** Opening INFORMATION GIVEN block **
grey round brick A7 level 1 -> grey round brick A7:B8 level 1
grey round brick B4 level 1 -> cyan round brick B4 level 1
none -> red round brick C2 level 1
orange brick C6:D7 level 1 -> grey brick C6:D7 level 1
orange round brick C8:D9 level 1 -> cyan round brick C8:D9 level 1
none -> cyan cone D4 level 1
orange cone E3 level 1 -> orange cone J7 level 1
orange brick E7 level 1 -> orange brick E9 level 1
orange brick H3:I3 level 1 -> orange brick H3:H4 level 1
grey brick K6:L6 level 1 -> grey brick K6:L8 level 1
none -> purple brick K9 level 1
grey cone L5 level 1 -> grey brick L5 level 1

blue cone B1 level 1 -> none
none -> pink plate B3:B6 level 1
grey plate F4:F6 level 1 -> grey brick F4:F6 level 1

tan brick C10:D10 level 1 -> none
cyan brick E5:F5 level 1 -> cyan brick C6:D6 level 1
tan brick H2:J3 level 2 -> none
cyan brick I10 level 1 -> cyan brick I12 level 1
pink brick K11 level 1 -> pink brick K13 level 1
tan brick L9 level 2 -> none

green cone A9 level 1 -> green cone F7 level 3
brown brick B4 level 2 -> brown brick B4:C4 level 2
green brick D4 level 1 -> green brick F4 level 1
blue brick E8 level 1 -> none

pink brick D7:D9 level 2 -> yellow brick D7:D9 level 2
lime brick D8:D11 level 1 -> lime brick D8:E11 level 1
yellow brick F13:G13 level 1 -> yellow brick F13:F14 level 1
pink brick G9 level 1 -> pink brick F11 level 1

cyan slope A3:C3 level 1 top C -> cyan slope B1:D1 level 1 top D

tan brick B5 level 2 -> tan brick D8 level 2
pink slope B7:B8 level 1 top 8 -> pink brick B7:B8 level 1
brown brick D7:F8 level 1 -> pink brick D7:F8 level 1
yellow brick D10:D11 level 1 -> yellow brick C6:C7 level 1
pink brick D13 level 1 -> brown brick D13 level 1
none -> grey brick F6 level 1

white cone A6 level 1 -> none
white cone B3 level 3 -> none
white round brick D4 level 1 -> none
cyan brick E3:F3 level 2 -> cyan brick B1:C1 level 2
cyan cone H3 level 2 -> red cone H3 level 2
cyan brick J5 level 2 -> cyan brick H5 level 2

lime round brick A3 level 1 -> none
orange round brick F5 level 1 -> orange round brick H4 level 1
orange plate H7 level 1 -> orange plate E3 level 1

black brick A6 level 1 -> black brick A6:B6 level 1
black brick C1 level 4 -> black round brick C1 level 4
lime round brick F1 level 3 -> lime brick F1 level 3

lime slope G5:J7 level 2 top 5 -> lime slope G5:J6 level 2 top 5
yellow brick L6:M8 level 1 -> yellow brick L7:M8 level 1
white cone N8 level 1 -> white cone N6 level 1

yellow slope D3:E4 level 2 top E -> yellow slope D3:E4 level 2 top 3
** Closing INFORMATION GIVEN block **
▶ _WHAT IS EXPECTED_: Copy the lines above exactly, beginning at the line that has "tan brick H2:J3 level 2 -> none" and stopping after the line that has "black brick A6 level", and omit the rest.

▶ _OUTPUT FOR THIS TASK_:
tan brick H2:J3 level 2 -> none
cyan brick I10 level 1 -> cyan brick I12 level 1
pink brick K11 level 1 -> pink brick K13 level 1
tan brick L9 level 2 -> none

green cone A9 level 1 -> green cone F7 level 3
brown brick B4 level 2 -> brown brick B4:C4 level 2
green brick D4 level 1 -> green brick F4 level 1
blue brick E8 level 1 -> none

pink brick D7:D9 level 2 -> yellow brick D7:D9 level 2
lime brick D8:D11 level 1 -> lime brick D8:E11 level 1
yellow brick F13:G13 level 1 -> yellow brick F13:F14 level 1
pink brick G9 level 1 -> pink brick F11 level 1

cyan slope A3:C3 level 1 top C -> cyan slope B1:D1 level 1 top D

tan brick B5 level 2 -> tan brick D8 level 2
pink slope B7:B8 level 1 top 8 -> pink brick B7:B8 level 1
brown brick D7:F8 level 1 -> pink brick D7:F8 level 1
yellow brick D10:D11 level 1 -> yellow brick C6:C7 level 1
pink brick D13 level 1 -> brown brick D13 level 1
none -> grey brick F6 level 1

white cone A6 level 1 -> none
white cone B3 level 3 -> none
white round brick D4 level 1 -> none
cyan brick E3:F3 level 2 -> cyan brick B1:C1 level 2
cyan cone H3 level 2 -> red cone H3 level 2
cyan brick J5 level 2 -> cyan brick H5 level 2

lime round brick A3 level 1 -> none
orange round brick F5 level 1 -> orange round brick H4 level 1
orange plate H7 level 1 -> orange plate E3 level 1

black brick A6 level 1 -> black brick A6:B6 level 1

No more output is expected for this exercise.